* Work to complete: Copy each record exactly, word for word.

[[ Entries provided, beginning ]]

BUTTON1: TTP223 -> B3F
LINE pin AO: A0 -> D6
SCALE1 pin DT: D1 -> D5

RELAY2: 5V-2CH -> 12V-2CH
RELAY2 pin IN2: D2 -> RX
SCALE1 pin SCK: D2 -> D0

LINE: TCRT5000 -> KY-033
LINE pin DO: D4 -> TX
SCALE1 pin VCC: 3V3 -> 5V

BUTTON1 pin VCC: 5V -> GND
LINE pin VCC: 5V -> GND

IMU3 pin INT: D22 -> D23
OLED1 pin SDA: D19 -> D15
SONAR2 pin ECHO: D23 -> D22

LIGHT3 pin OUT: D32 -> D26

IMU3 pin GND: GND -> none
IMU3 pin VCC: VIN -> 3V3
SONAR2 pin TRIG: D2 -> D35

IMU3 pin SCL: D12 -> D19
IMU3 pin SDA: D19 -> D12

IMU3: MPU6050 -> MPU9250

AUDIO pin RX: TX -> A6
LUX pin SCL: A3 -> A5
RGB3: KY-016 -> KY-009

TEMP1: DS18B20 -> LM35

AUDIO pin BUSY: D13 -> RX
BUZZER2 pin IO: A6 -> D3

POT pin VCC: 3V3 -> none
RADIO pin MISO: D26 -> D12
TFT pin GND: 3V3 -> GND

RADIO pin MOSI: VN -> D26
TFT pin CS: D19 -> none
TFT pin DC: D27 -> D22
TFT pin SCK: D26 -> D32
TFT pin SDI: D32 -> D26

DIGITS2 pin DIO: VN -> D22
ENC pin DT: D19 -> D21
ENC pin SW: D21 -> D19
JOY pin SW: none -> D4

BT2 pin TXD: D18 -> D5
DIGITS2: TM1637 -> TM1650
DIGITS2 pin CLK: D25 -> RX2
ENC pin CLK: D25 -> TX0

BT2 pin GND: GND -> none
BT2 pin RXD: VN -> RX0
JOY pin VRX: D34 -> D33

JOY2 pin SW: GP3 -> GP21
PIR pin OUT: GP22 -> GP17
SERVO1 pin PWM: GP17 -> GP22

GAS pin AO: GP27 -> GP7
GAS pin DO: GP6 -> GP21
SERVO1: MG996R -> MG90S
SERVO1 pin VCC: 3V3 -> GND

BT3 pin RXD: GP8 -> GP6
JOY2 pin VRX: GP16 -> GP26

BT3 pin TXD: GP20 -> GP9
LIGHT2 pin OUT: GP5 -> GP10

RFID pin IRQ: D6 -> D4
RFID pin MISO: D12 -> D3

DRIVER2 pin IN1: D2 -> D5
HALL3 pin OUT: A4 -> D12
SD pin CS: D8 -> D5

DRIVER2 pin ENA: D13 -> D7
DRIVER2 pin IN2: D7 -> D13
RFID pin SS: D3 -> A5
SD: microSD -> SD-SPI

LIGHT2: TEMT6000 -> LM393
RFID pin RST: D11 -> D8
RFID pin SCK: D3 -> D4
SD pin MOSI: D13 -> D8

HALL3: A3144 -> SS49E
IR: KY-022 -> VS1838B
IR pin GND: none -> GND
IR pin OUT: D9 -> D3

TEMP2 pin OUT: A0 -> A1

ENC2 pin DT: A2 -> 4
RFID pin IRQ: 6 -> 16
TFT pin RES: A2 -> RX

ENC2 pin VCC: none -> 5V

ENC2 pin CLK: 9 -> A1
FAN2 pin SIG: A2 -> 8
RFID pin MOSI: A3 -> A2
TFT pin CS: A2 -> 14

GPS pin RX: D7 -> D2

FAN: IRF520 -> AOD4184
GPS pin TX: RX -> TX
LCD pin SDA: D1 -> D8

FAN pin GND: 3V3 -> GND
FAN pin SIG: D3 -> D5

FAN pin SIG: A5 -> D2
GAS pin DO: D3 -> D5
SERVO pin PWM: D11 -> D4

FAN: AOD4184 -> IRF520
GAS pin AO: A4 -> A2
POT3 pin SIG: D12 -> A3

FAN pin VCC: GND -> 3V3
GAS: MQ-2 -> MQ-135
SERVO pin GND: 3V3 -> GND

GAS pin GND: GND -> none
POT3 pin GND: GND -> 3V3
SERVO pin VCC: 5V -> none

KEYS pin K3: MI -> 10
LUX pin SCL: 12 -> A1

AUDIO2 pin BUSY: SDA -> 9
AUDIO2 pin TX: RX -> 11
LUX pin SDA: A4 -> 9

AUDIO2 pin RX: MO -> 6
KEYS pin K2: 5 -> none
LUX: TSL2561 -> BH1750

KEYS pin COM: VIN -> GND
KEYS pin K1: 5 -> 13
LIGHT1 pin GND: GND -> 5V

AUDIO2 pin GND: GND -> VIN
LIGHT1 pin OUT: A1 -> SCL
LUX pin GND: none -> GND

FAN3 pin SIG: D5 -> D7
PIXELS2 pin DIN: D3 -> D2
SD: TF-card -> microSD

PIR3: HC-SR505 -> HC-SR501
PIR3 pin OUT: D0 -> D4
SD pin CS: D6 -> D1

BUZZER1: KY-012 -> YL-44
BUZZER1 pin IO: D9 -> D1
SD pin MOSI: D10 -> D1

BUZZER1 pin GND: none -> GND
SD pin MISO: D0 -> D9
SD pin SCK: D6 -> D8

[[ Entries provided, end ]]

* Output below:
BUTTON1: TTP223 -> B3F
LINE pin AO: A0 -> D6
SCALE1 pin DT: D1 -> D5

RELAY2: 5V-2CH -> 12V-2CH
RELAY2 pin IN2: D2 -> RX
SCALE1 pin SCK: D2 -> D0

LINE: TCRT5000 -> KY-033
LINE pin DO: D4 -> TX
SCALE1 pin VCC: 3V3 -> 5V

BUTTON1 pin VCC: 5V -> GND
LINE pin VCC: 5V -> GND

IMU3 pin INT: D22 -> D23
OLED1 pin SDA: D19 -> D15
SONAR2 pin ECHO: D23 -> D22

LIGHT3 pin OUT: D32 -> D26

IMU3 pin GND: GND -> none
IMU3 pin VCC: VIN -> 3V3
SONAR2 pin TRIG: D2 -> D35

IMU3 pin SCL: D12 -> D19
IMU3 pin SDA: D19 -> D12

IMU3: MPU6050 -> MPU9250

AUDIO pin RX: TX -> A6
LUX pin SCL: A3 -> A5
RGB3: KY-016 -> KY-009

TEMP1: DS18B20 -> LM35

AUDIO pin BUSY: D13 -> RX
BUZZER2 pin IO: A6 -> D3

POT pin VCC: 3V3 -> none
RADIO pin MISO: D26 -> D12
TFT pin GND: 3V3 -> GND

RADIO pin MOSI: VN -> D26
TFT pin CS: D19 -> none
TFT pin DC: D27 -> D22
TFT pin SCK: D26 -> D32
TFT pin SDI: D32 -> D26

DIGITS2 pin DIO: VN -> D22
ENC pin DT: D19 -> D21
ENC pin SW: D21 -> D19
JOY pin SW: none -> D4

BT2 pin TXD: D18 -> D5
DIGITS2: TM1637 -> TM1650
DIGITS2 pin CLK: D25 -> RX2
ENC pin CLK: D25 -> TX0

BT2 pin GND: GND -> none
BT2 pin RXD: VN -> RX0
JOY pin VRX: D34 -> D33

JOY2 pin SW: GP3 -> GP21
PIR pin OUT: GP22 -> GP17
SERVO1 pin PWM: GP17 -> GP22

GAS pin AO: GP27 -> GP7
GAS pin DO: GP6 -> GP21
SERVO1: MG996R -> MG90S
SERVO1 pin VCC: 3V3 -> GND

BT3 pin RXD: GP8 -> GP6
JOY2 pin VRX: GP16 -> GP26

BT3 pin TXD: GP20 -> GP9
LIGHT2 pin OUT: GP5 -> GP10

RFID pin IRQ: D6 -> D4
RFID pin MISO: D12 -> D3

DRIVER2 pin IN1: D2 -> D5
HALL3 pin OUT: A4 -> D12
SD pin CS: D8 -> D5

DRIVER2 pin ENA: D13 -> D7
DRIVER2 pin IN2: D7 -> D13
RFID pin SS: D3 -> A5
SD: microSD -> SD-SPI

LIGHT2: TEMT6000 -> LM393
RFID pin RST: D11 -> D8
RFID pin SCK: D3 -> D4
SD pin MOSI: D13 -> D8

HALL3: A3144 -> SS49E
IR: KY-022 -> VS1838B
IR pin GND: none -> GND
IR pin OUT: D9 -> D3

TEMP2 pin OUT: A0 -> A1

ENC2 pin DT: A2 -> 4
RFID pin IRQ: 6 -> 16
TFT pin RES: A2 -> RX

ENC2 pin VCC: none -> 5V

ENC2 pin CLK: 9 -> A1
FAN2 pin SIG: A2 -> 8
RFID pin MOSI: A3 -> A2
TFT pin CS: A2 -> 14

GPS pin RX: D7 -> D2

FAN: IRF520 -> AOD4184
GPS pin TX: RX -> TX
LCD pin SDA: D1 -> D8

FAN pin GND: 3V3 -> GND
FAN pin SIG: D3 -> D5

FAN pin SIG: A5 -> D2
GAS pin DO: D3 -> D5
SERVO pin PWM: D11 -> D4

FAN: AOD4184 -> IRF520
GAS pin AO: A4 -> A2
POT3 pin SIG: D12 -> A3

FAN pin VCC: GND -> 3V3
GAS: MQ-2 -> MQ-135
SERVO pin GND: 3V3 -> GND

GAS pin GND: GND -> none
POT3 pin GND: GND -> 3V3
SERVO pin VCC: 5V -> none

KEYS pin K3: MI -> 10
LUX pin SCL: 12 -> A1

AUDIO2 pin BUSY: SDA -> 9
AUDIO2 pin TX: RX -> 11
LUX pin SDA: A4 -> 9

AUDIO2 pin RX: MO -> 6
KEYS pin K2: 5 -> none
LUX: TSL2561 -> BH1750

KEYS pin COM: VIN -> GND
KEYS pin K1: 5 -> 13
LIGHT1 pin GND: GND -> 5V

AUDIO2 pin GND: GND -> VIN
LIGHT1 pin OUT: A1 -> SCL
LUX pin GND: none -> GND

FAN3 pin SIG: D5 -> D7
PIXELS2 pin DIN: D3 -> D2
SD: TF-card -> microSD

PIR3: HC-SR505 -> HC-SR501
PIR3 pin OUT: D0 -> D4
SD pin CS: D6 -> D1

BUZZER1: KY-012 -> YL-44
BUZZER1 pin IO: D9 -> D1
SD pin MOSI: D10 -> D1

BUZZER1 pin GND: none -> GND
SD pin MISO: D0 -> D9
SD pin SCK: D6 -> D8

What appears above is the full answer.